**Material for this exercise**

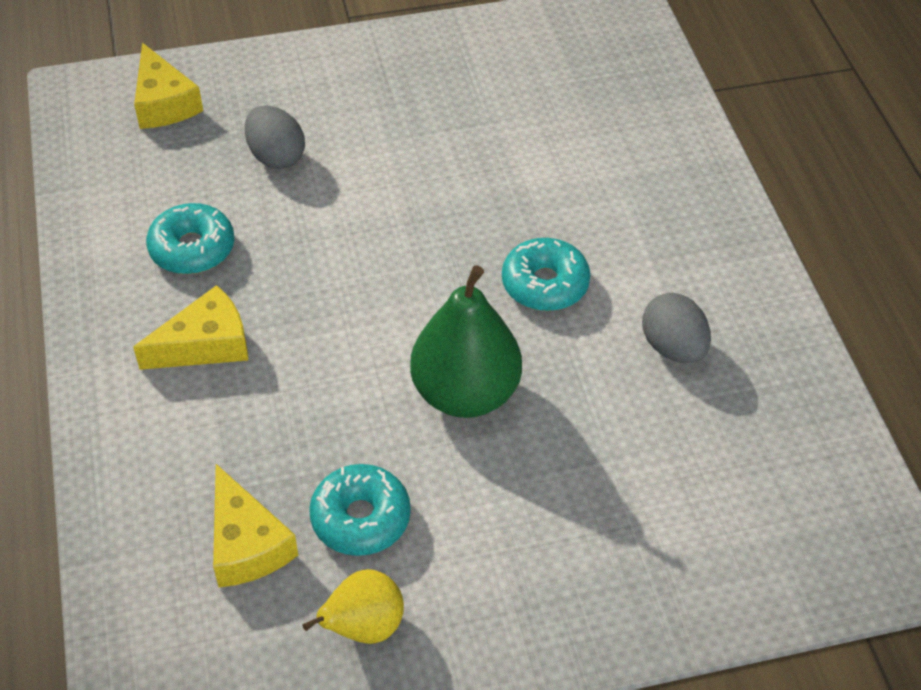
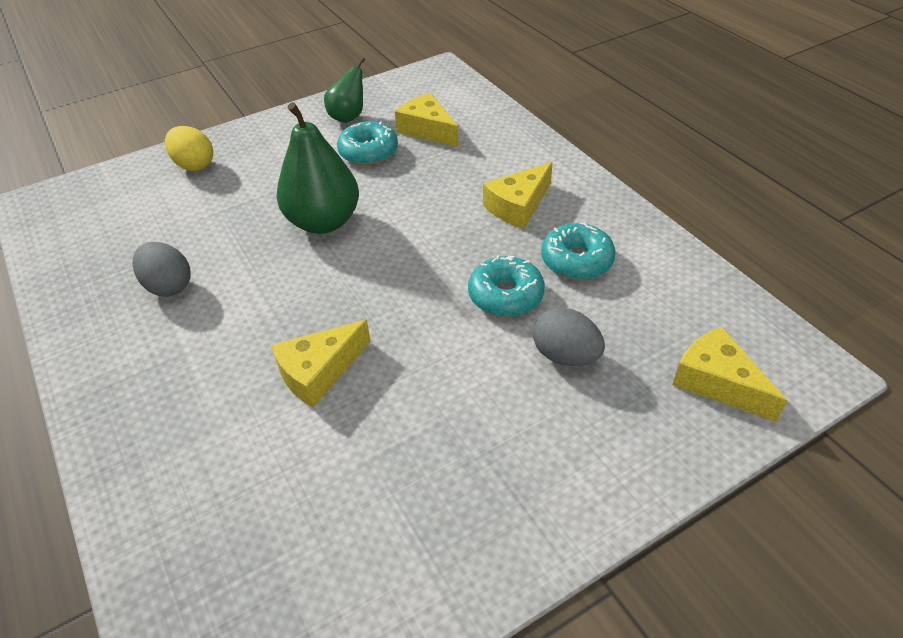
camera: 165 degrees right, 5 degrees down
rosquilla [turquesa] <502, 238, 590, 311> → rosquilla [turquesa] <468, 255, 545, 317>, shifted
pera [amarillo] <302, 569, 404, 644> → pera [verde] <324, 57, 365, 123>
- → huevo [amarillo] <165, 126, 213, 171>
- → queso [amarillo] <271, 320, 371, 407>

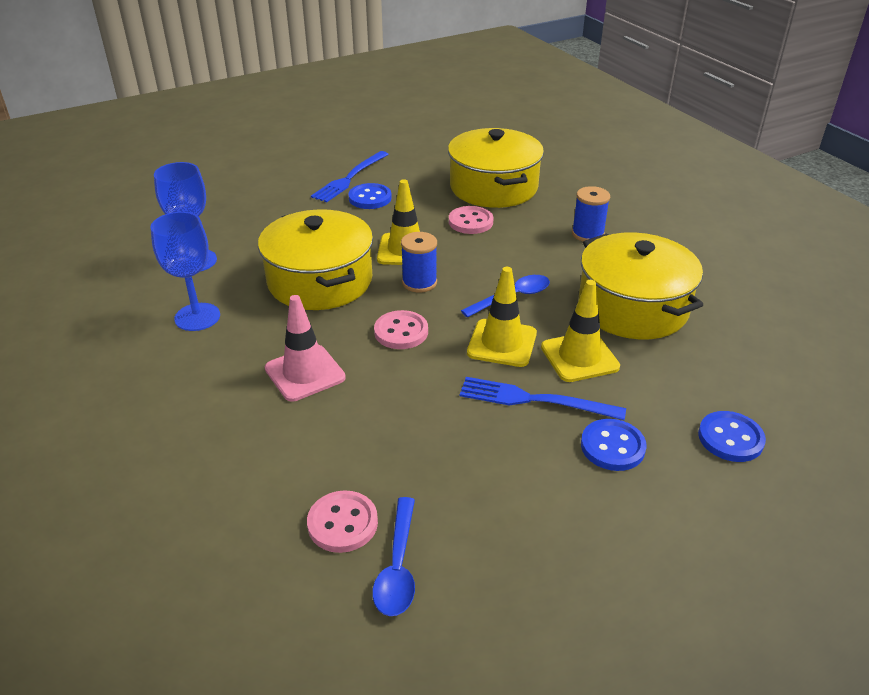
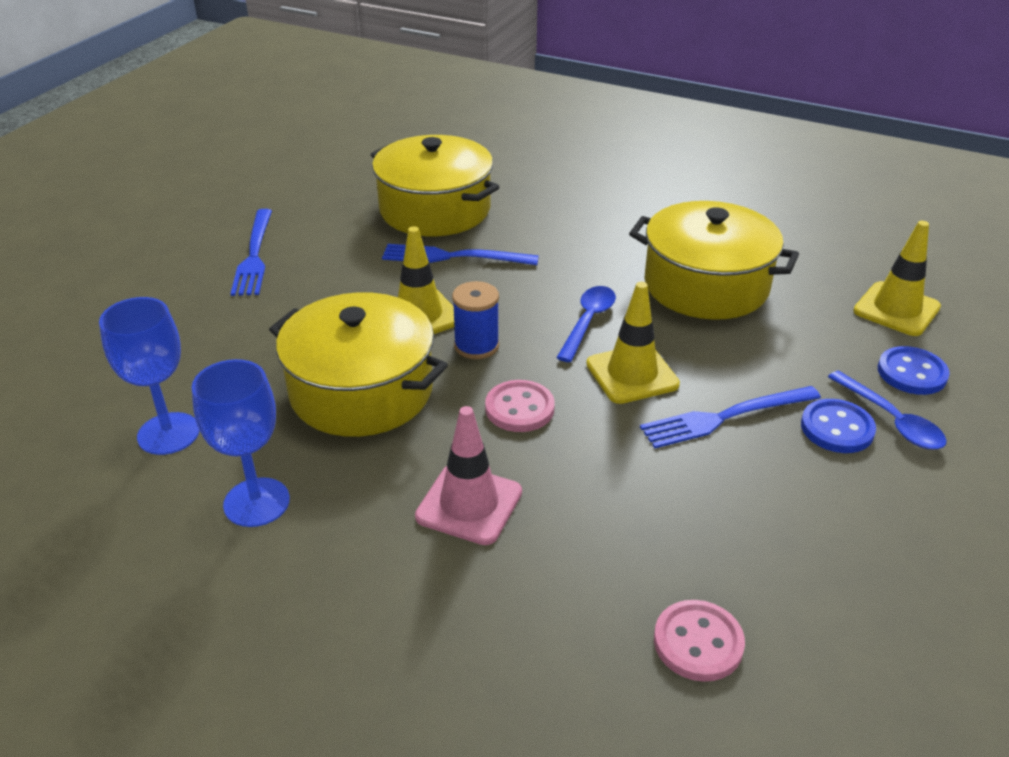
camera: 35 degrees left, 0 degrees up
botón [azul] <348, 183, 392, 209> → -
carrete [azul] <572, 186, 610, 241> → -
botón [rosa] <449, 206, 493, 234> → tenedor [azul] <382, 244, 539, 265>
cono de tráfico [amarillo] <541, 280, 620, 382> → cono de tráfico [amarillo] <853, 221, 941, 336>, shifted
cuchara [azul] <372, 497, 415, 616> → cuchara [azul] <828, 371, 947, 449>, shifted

---

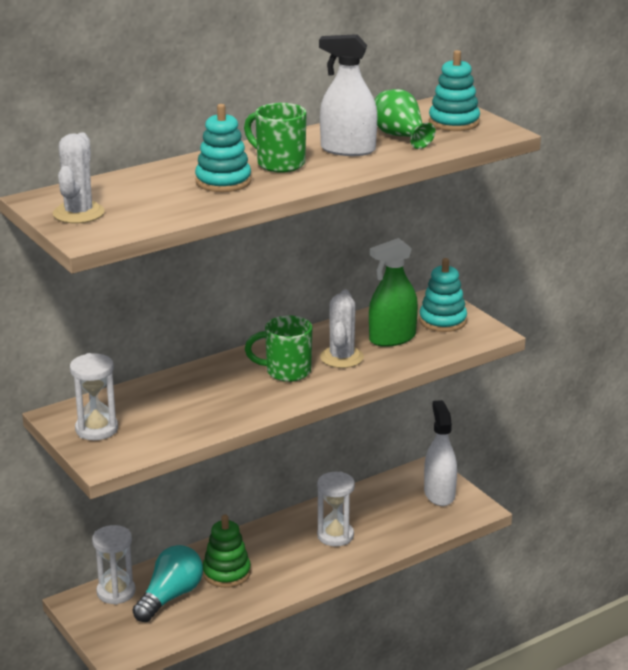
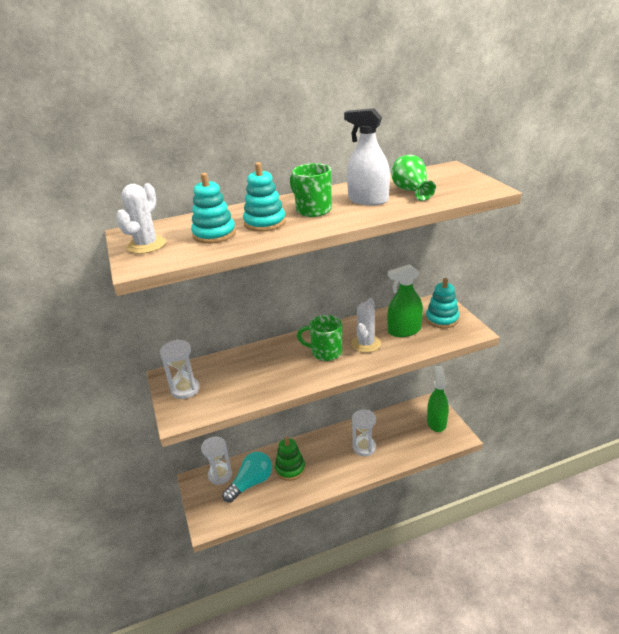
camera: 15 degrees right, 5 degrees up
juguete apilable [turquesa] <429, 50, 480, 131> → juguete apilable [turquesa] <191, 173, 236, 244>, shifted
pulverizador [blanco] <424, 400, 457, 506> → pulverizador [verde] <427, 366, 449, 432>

==

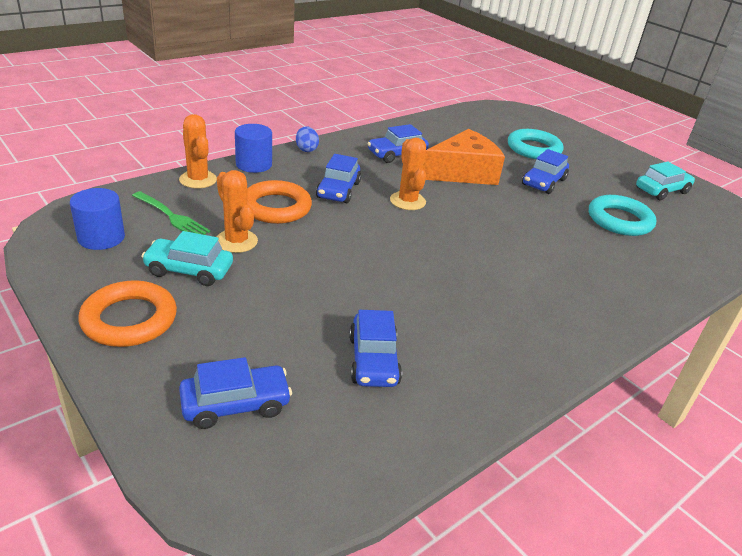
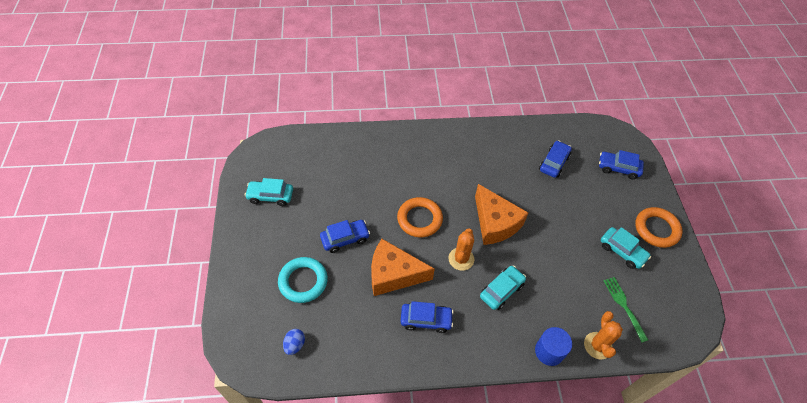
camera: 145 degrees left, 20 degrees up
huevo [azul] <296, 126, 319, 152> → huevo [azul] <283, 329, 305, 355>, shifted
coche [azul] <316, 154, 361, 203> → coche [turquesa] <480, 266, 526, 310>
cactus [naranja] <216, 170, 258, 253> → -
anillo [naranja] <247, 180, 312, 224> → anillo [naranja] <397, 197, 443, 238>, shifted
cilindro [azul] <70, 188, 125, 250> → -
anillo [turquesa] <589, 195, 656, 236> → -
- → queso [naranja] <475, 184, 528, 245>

**What needs to be done**
Reprint exactly the lines above that start at the one with "camera: 165 degrees right, 5 degrees down" and end at the one with "- → huevo [amarillo] <165, 126, 213, 171>", keeping both and adding none.

**Answer section**
camera: 165 degrees right, 5 degrees down
rosquilla [turquesa] <502, 238, 590, 311> → rosquilla [turquesa] <468, 255, 545, 317>, shifted
pera [amarillo] <302, 569, 404, 644> → pera [verde] <324, 57, 365, 123>
- → huevo [amarillo] <165, 126, 213, 171>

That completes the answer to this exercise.